**Aim of the task:**
All pictures are to be omitted while the lines starting at the line with "removed | Kubus" and ending at the line with "recoloured | Knopf" in the material below are retyped exactly, both ends included.

**Source material:**
[Start of Attachment]

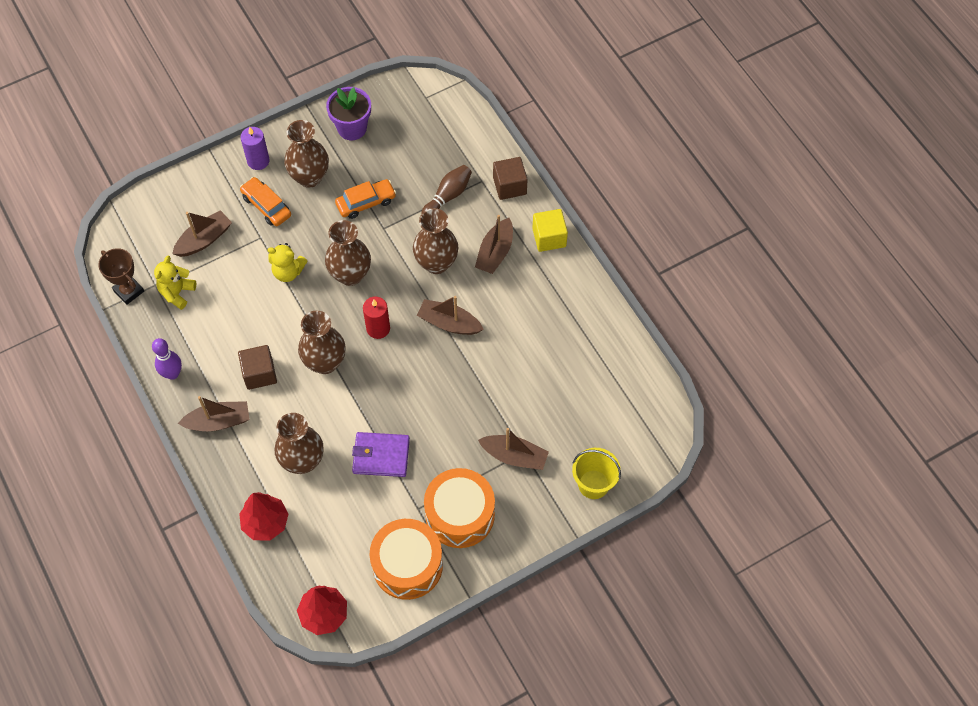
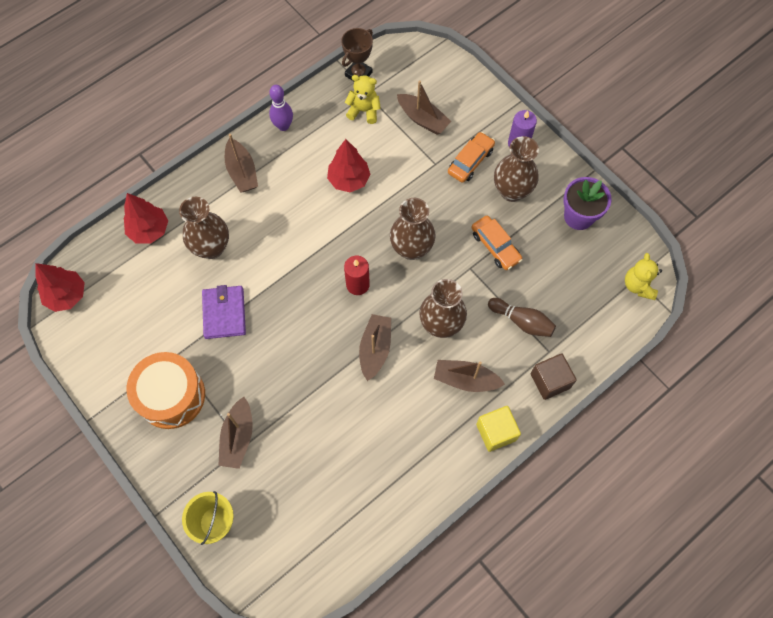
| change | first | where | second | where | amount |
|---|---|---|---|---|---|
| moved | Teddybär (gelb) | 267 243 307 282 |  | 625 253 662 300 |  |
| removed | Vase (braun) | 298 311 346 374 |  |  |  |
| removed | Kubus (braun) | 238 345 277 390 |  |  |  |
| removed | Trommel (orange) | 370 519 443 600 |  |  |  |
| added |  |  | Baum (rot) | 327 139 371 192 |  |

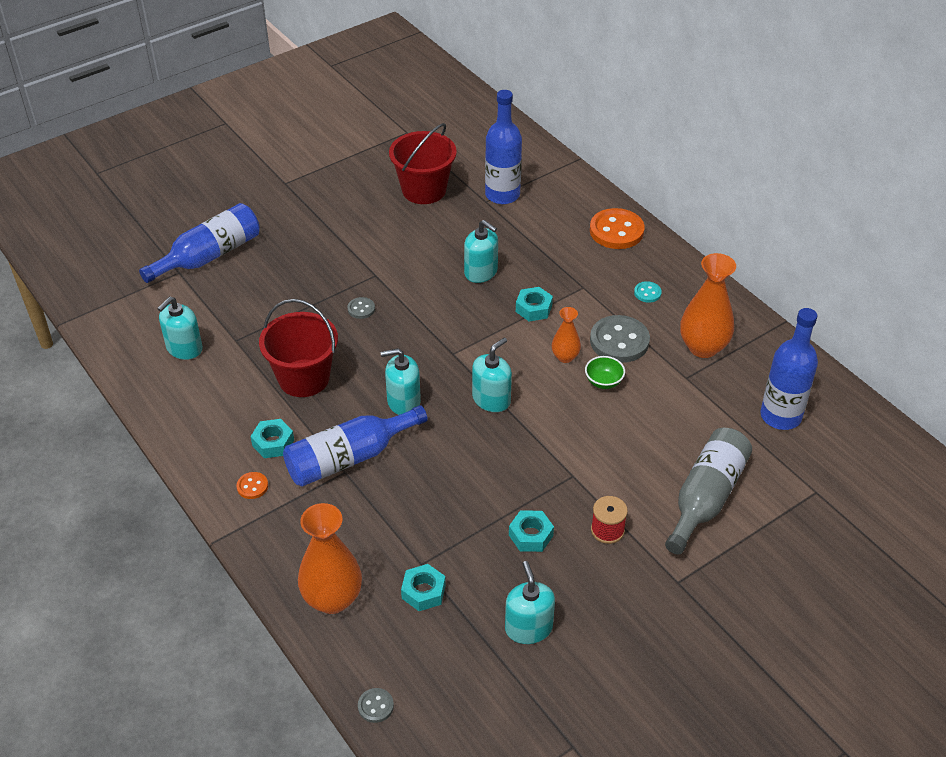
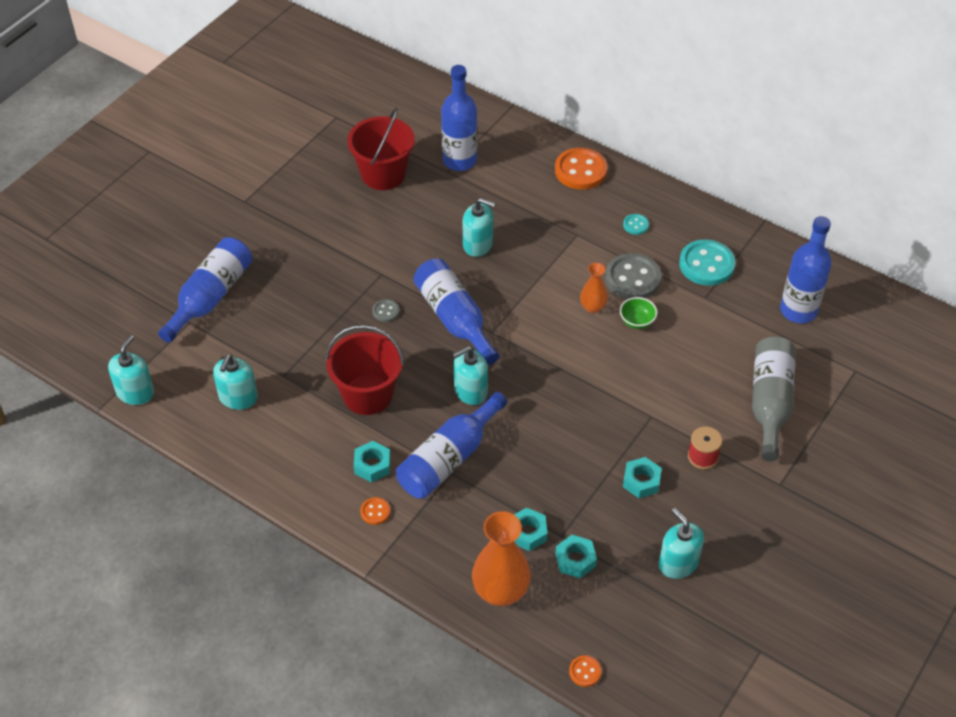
| change | first | where | second | where | amount |
|---|---|---|---|---|---|
| replaced | Vase (orange) | 680 253 736 358 | Knopf (türkis) | 679 240 736 286 |  |
| moved | Sechskantmutter (türkis) | 516 287 553 322 |  | 514 508 547 551 |  |
| moved | Seifenspender (türkis) | 472 338 512 412 |  | 108 335 154 405 |  |
| recoloured | Knopf (grau) | 358 688 394 723 | Knopf (orange) | 569 655 602 687 |  |
| added |  |  | Flasche (blau) | 414 258 499 365 |  |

[End of Attachment]

**Written solution:**
| removed | Kubus (braun) | 238 345 277 390 |  |  |  |
| removed | Trommel (orange) | 370 519 443 600 |  |  |  |
| added |  |  | Baum (rot) | 327 139 371 192 |  |

| change | first | where | second | where | amount |
|---|---|---|---|---|---|
| replaced | Vase (orange) | 680 253 736 358 | Knopf (türkis) | 679 240 736 286 |  |
| moved | Sechskantmutter (türkis) | 516 287 553 322 |  | 514 508 547 551 |  |
| moved | Seifenspender (türkis) | 472 338 512 412 |  | 108 335 154 405 |  |
| recoloured | Knopf (grau) | 358 688 394 723 | Knopf (orange) | 569 655 602 687 |  |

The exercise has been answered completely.